Segment Start: Data for the task

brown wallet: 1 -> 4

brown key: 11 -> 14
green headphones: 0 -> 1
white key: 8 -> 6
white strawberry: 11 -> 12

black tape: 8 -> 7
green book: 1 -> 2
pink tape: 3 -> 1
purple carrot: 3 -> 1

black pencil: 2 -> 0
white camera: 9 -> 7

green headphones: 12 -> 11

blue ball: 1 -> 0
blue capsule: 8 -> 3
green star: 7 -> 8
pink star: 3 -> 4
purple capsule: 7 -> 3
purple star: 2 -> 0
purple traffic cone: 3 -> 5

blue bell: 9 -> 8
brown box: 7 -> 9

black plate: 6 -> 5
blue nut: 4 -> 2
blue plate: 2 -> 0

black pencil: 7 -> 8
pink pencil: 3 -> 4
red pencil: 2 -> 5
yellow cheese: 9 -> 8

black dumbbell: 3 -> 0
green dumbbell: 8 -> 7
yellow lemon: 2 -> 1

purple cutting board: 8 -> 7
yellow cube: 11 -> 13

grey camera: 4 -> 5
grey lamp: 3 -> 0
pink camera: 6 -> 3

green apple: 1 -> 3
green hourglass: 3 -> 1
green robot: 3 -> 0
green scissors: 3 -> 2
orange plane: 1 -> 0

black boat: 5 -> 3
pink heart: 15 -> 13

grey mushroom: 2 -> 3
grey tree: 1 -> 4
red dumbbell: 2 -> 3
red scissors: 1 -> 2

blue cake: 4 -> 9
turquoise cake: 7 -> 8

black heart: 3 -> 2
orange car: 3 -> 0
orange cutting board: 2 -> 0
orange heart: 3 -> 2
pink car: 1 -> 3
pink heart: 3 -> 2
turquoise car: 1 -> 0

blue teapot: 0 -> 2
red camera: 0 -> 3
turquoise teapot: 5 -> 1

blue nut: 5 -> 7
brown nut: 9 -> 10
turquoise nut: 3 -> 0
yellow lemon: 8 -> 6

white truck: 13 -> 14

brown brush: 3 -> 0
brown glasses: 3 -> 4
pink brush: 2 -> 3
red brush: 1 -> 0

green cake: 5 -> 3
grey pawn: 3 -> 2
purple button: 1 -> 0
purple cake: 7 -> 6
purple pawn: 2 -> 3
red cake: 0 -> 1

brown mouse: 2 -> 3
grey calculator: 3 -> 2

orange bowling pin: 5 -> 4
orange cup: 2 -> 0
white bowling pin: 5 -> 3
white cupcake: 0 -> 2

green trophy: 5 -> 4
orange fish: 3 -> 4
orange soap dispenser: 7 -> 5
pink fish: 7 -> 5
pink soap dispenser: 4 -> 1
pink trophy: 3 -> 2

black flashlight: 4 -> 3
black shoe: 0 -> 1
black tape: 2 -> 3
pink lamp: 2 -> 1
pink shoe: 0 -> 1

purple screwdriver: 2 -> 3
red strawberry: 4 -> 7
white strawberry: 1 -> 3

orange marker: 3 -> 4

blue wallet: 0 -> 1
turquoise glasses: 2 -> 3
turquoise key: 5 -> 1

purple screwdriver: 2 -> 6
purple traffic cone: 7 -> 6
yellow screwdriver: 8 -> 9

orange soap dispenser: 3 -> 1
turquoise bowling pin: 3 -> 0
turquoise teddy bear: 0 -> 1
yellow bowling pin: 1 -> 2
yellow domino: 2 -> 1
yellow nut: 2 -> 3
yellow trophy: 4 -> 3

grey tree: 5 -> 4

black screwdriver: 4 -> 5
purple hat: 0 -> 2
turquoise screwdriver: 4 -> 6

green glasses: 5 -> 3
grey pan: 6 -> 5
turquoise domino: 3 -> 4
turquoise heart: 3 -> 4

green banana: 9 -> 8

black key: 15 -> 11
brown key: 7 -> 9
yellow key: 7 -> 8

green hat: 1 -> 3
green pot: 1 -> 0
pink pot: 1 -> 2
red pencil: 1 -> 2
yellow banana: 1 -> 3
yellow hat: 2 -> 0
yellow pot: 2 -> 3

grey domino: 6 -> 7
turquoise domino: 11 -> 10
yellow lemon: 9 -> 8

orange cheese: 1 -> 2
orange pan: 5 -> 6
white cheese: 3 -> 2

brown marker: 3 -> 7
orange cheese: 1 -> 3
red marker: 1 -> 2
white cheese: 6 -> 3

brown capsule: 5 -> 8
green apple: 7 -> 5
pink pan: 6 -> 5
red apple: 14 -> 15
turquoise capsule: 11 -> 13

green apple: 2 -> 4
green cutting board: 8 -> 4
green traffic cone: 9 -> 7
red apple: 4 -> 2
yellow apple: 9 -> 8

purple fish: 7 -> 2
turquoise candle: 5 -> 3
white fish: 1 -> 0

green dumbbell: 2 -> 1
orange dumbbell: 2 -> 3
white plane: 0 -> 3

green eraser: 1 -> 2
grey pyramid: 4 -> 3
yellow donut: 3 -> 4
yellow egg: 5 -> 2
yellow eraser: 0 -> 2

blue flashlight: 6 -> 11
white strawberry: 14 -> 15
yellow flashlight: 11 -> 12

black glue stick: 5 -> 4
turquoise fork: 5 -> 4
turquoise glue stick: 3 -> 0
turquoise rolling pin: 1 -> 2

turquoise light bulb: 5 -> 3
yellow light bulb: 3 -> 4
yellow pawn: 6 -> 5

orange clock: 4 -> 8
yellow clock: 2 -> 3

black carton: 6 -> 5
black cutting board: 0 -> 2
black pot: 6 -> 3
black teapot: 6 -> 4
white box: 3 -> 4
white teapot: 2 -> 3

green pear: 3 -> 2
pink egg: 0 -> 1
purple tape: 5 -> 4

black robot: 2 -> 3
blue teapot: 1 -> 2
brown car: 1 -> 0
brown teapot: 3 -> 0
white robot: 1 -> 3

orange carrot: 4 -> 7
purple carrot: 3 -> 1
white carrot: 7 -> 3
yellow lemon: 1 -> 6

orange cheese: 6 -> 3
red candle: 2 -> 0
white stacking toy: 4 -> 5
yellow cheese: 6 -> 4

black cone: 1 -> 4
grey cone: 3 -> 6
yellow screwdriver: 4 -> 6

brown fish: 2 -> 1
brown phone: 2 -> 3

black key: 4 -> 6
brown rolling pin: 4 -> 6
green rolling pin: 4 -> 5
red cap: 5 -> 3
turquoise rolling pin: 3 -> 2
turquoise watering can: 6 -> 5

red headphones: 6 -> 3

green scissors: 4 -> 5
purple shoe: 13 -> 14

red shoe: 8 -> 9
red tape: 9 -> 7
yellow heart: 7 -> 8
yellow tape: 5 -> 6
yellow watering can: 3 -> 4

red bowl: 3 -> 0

Segment End: Data for the task

*Task brief*
Write out all the records again, exactly as they appear.

*Written solution*
brown wallet: 1 -> 4

brown key: 11 -> 14
green headphones: 0 -> 1
white key: 8 -> 6
white strawberry: 11 -> 12

black tape: 8 -> 7
green book: 1 -> 2
pink tape: 3 -> 1
purple carrot: 3 -> 1

black pencil: 2 -> 0
white camera: 9 -> 7

green headphones: 12 -> 11

blue ball: 1 -> 0
blue capsule: 8 -> 3
green star: 7 -> 8
pink star: 3 -> 4
purple capsule: 7 -> 3
purple star: 2 -> 0
purple traffic cone: 3 -> 5

blue bell: 9 -> 8
brown box: 7 -> 9

black plate: 6 -> 5
blue nut: 4 -> 2
blue plate: 2 -> 0

black pencil: 7 -> 8
pink pencil: 3 -> 4
red pencil: 2 -> 5
yellow cheese: 9 -> 8

black dumbbell: 3 -> 0
green dumbbell: 8 -> 7
yellow lemon: 2 -> 1

purple cutting board: 8 -> 7
yellow cube: 11 -> 13

grey camera: 4 -> 5
grey lamp: 3 -> 0
pink camera: 6 -> 3

green apple: 1 -> 3
green hourglass: 3 -> 1
green robot: 3 -> 0
green scissors: 3 -> 2
orange plane: 1 -> 0

black boat: 5 -> 3
pink heart: 15 -> 13

grey mushroom: 2 -> 3
grey tree: 1 -> 4
red dumbbell: 2 -> 3
red scissors: 1 -> 2

blue cake: 4 -> 9
turquoise cake: 7 -> 8

black heart: 3 -> 2
orange car: 3 -> 0
orange cutting board: 2 -> 0
orange heart: 3 -> 2
pink car: 1 -> 3
pink heart: 3 -> 2
turquoise car: 1 -> 0

blue teapot: 0 -> 2
red camera: 0 -> 3
turquoise teapot: 5 -> 1

blue nut: 5 -> 7
brown nut: 9 -> 10
turquoise nut: 3 -> 0
yellow lemon: 8 -> 6

white truck: 13 -> 14

brown brush: 3 -> 0
brown glasses: 3 -> 4
pink brush: 2 -> 3
red brush: 1 -> 0

green cake: 5 -> 3
grey pawn: 3 -> 2
purple button: 1 -> 0
purple cake: 7 -> 6
purple pawn: 2 -> 3
red cake: 0 -> 1

brown mouse: 2 -> 3
grey calculator: 3 -> 2

orange bowling pin: 5 -> 4
orange cup: 2 -> 0
white bowling pin: 5 -> 3
white cupcake: 0 -> 2

green trophy: 5 -> 4
orange fish: 3 -> 4
orange soap dispenser: 7 -> 5
pink fish: 7 -> 5
pink soap dispenser: 4 -> 1
pink trophy: 3 -> 2

black flashlight: 4 -> 3
black shoe: 0 -> 1
black tape: 2 -> 3
pink lamp: 2 -> 1
pink shoe: 0 -> 1

purple screwdriver: 2 -> 3
red strawberry: 4 -> 7
white strawberry: 1 -> 3

orange marker: 3 -> 4

blue wallet: 0 -> 1
turquoise glasses: 2 -> 3
turquoise key: 5 -> 1

purple screwdriver: 2 -> 6
purple traffic cone: 7 -> 6
yellow screwdriver: 8 -> 9

orange soap dispenser: 3 -> 1
turquoise bowling pin: 3 -> 0
turquoise teddy bear: 0 -> 1
yellow bowling pin: 1 -> 2
yellow domino: 2 -> 1
yellow nut: 2 -> 3
yellow trophy: 4 -> 3

grey tree: 5 -> 4

black screwdriver: 4 -> 5
purple hat: 0 -> 2
turquoise screwdriver: 4 -> 6

green glasses: 5 -> 3
grey pan: 6 -> 5
turquoise domino: 3 -> 4
turquoise heart: 3 -> 4

green banana: 9 -> 8

black key: 15 -> 11
brown key: 7 -> 9
yellow key: 7 -> 8

green hat: 1 -> 3
green pot: 1 -> 0
pink pot: 1 -> 2
red pencil: 1 -> 2
yellow banana: 1 -> 3
yellow hat: 2 -> 0
yellow pot: 2 -> 3

grey domino: 6 -> 7
turquoise domino: 11 -> 10
yellow lemon: 9 -> 8

orange cheese: 1 -> 2
orange pan: 5 -> 6
white cheese: 3 -> 2

brown marker: 3 -> 7
orange cheese: 1 -> 3
red marker: 1 -> 2
white cheese: 6 -> 3

brown capsule: 5 -> 8
green apple: 7 -> 5
pink pan: 6 -> 5
red apple: 14 -> 15
turquoise capsule: 11 -> 13

green apple: 2 -> 4
green cutting board: 8 -> 4
green traffic cone: 9 -> 7
red apple: 4 -> 2
yellow apple: 9 -> 8

purple fish: 7 -> 2
turquoise candle: 5 -> 3
white fish: 1 -> 0

green dumbbell: 2 -> 1
orange dumbbell: 2 -> 3
white plane: 0 -> 3

green eraser: 1 -> 2
grey pyramid: 4 -> 3
yellow donut: 3 -> 4
yellow egg: 5 -> 2
yellow eraser: 0 -> 2

blue flashlight: 6 -> 11
white strawberry: 14 -> 15
yellow flashlight: 11 -> 12

black glue stick: 5 -> 4
turquoise fork: 5 -> 4
turquoise glue stick: 3 -> 0
turquoise rolling pin: 1 -> 2

turquoise light bulb: 5 -> 3
yellow light bulb: 3 -> 4
yellow pawn: 6 -> 5

orange clock: 4 -> 8
yellow clock: 2 -> 3

black carton: 6 -> 5
black cutting board: 0 -> 2
black pot: 6 -> 3
black teapot: 6 -> 4
white box: 3 -> 4
white teapot: 2 -> 3

green pear: 3 -> 2
pink egg: 0 -> 1
purple tape: 5 -> 4

black robot: 2 -> 3
blue teapot: 1 -> 2
brown car: 1 -> 0
brown teapot: 3 -> 0
white robot: 1 -> 3

orange carrot: 4 -> 7
purple carrot: 3 -> 1
white carrot: 7 -> 3
yellow lemon: 1 -> 6

orange cheese: 6 -> 3
red candle: 2 -> 0
white stacking toy: 4 -> 5
yellow cheese: 6 -> 4

black cone: 1 -> 4
grey cone: 3 -> 6
yellow screwdriver: 4 -> 6

brown fish: 2 -> 1
brown phone: 2 -> 3

black key: 4 -> 6
brown rolling pin: 4 -> 6
green rolling pin: 4 -> 5
red cap: 5 -> 3
turquoise rolling pin: 3 -> 2
turquoise watering can: 6 -> 5

red headphones: 6 -> 3

green scissors: 4 -> 5
purple shoe: 13 -> 14

red shoe: 8 -> 9
red tape: 9 -> 7
yellow heart: 7 -> 8
yellow tape: 5 -> 6
yellow watering can: 3 -> 4

red bowl: 3 -> 0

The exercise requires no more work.